:: DATA TO EXAMINE ::

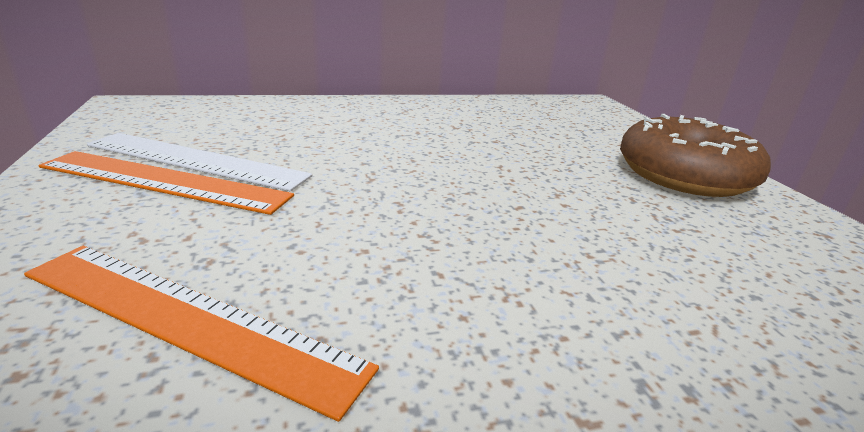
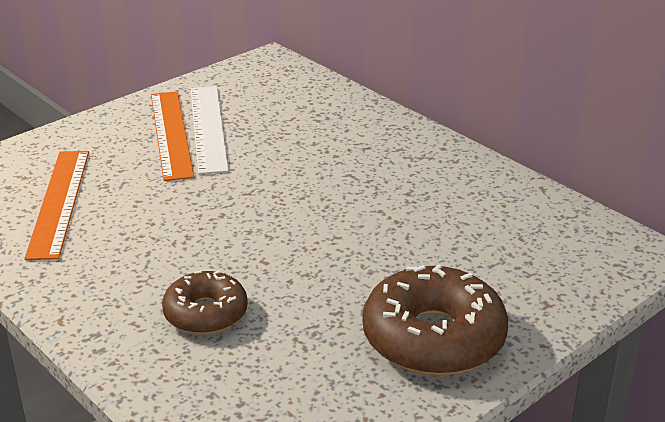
camera: 65 degrees right, 5 degrees up
none -> brown donut [162,271,248,334]

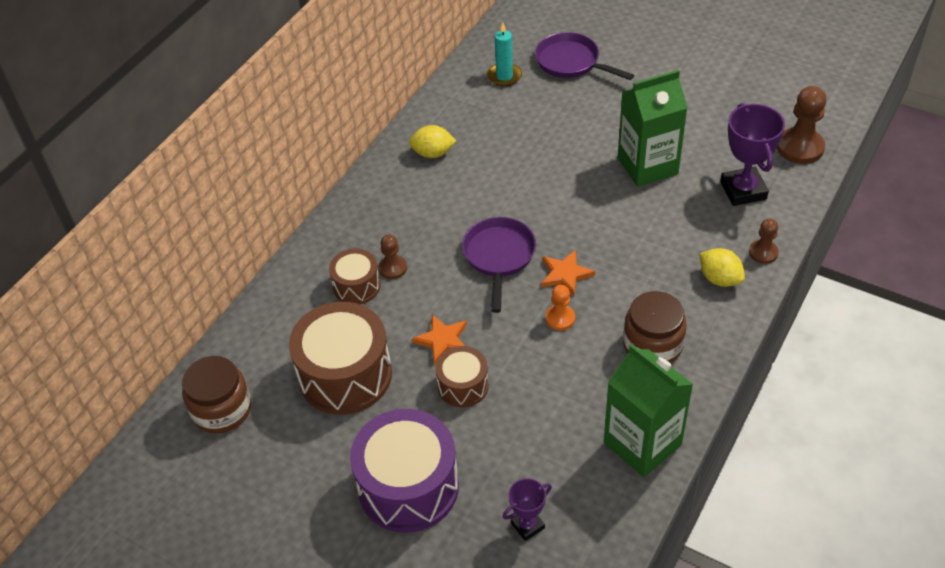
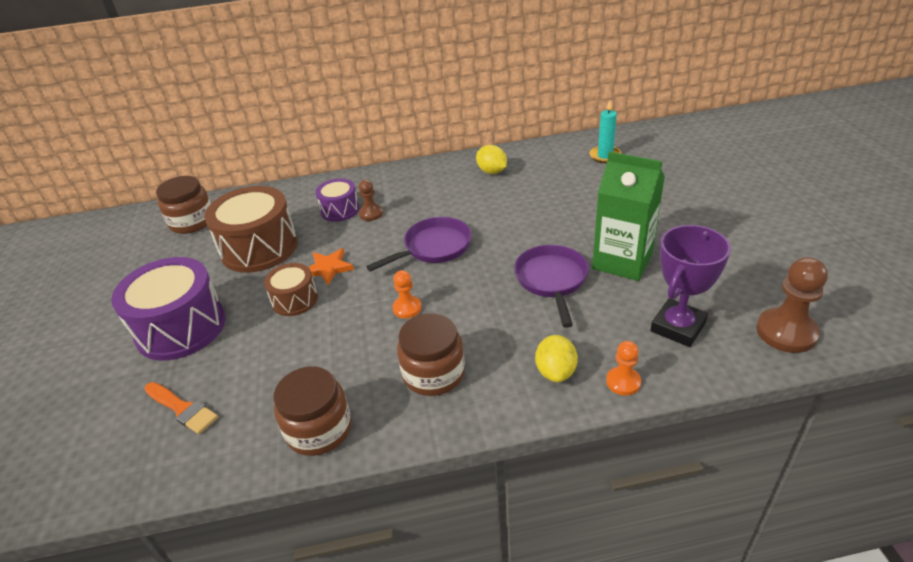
camera: 50 degrees right, 10 degrees down
brown drum [329,248,381,304] -> purple drum [315,179,359,222]
purple trophy [503,478,552,541] -> orange brush [144,382,218,434]
purple pan [535,32,634,80] -> purple pan moved to [514,245,589,328]
orange star [541,249,595,296] -> none
green carton [604,344,693,478] -> brown jar [274,366,351,456]
brown pawn [749,218,779,264] -> orange pawn [606,341,641,396]

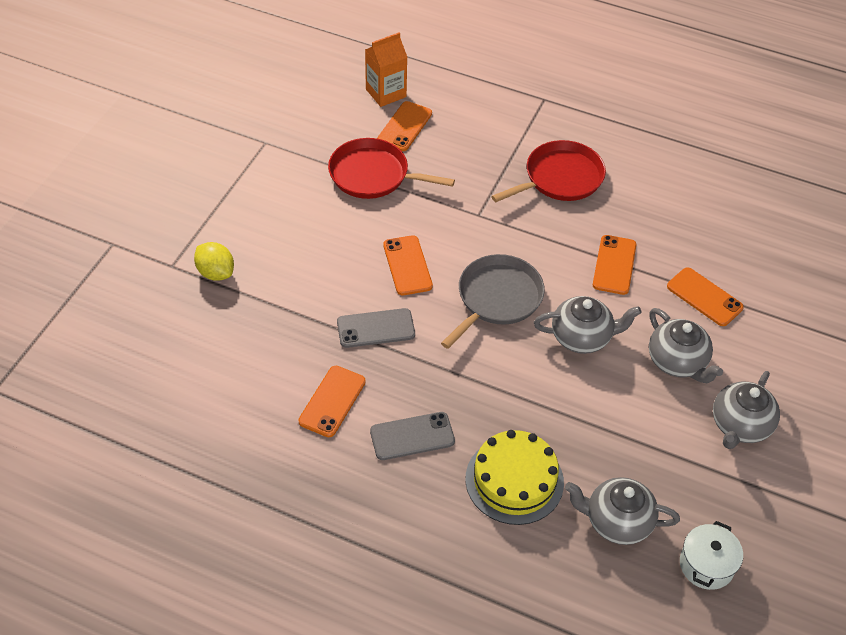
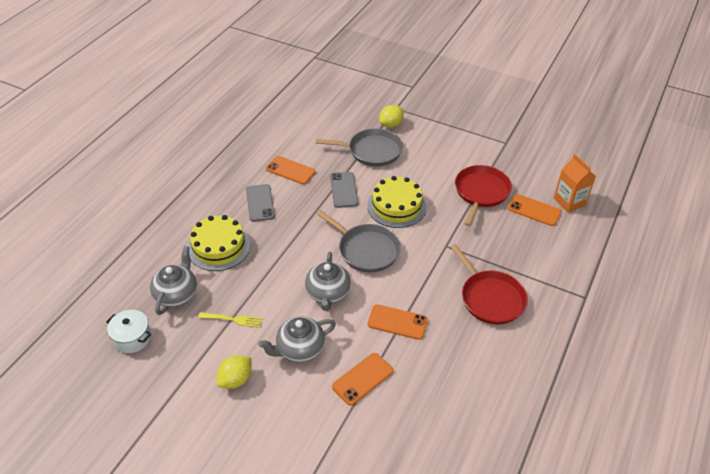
camera: 95 degrees right, 5 degrees down
orange phone [383,235,433,295] -> yellow cake [367,176,426,228]
grey teapot [713,371,780,449] -> yellow lemon [217,355,251,389]
none -> yellow fork [198,312,263,328]
none -> grey pan [316,128,403,167]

:::

▶ [WORK TASK] Write out each entry exactly as given, omitting any picture.

▶ [WRITTEN SOLUTION]
camera: 65 degrees right, 5 degrees up
none -> brown donut [162,271,248,334]

camera: 50 degrees right, 10 degrees down
brown drum [329,248,381,304] -> purple drum [315,179,359,222]
purple trophy [503,478,552,541] -> orange brush [144,382,218,434]
purple pan [535,32,634,80] -> purple pan moved to [514,245,589,328]
orange star [541,249,595,296] -> none
green carton [604,344,693,478] -> brown jar [274,366,351,456]
brown pawn [749,218,779,264] -> orange pawn [606,341,641,396]

camera: 95 degrees right, 5 degrees down
orange phone [383,235,433,295] -> yellow cake [367,176,426,228]
grey teapot [713,371,780,449] -> yellow lemon [217,355,251,389]
none -> yellow fork [198,312,263,328]
none -> grey pan [316,128,403,167]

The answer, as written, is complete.